Saved data entries

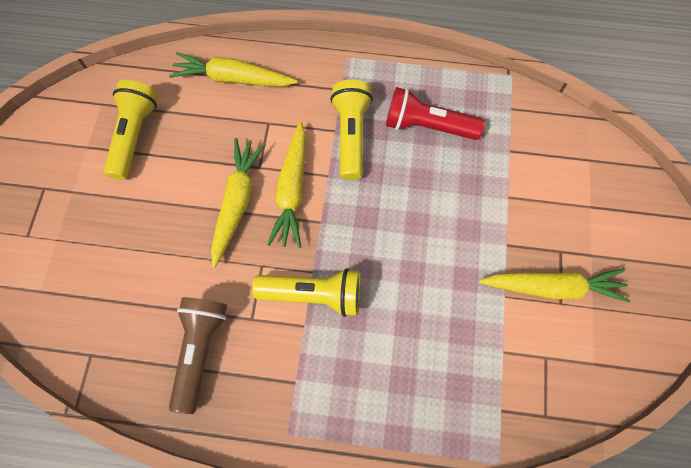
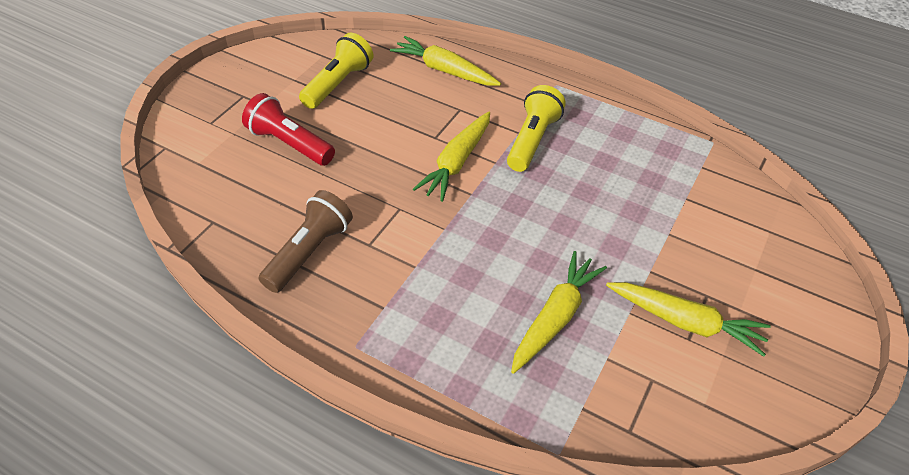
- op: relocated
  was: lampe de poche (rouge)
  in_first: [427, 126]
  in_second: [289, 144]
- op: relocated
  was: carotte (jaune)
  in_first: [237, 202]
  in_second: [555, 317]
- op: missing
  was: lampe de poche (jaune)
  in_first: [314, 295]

▶ DIRECTIONS
Word for word, print out all of the records above; pass over the pictures.

▶ SOLVED EXERCISE
- op: relocated
  was: lampe de poche (rouge)
  in_first: [427, 126]
  in_second: [289, 144]
- op: relocated
  was: carotte (jaune)
  in_first: [237, 202]
  in_second: [555, 317]
- op: missing
  was: lampe de poche (jaune)
  in_first: [314, 295]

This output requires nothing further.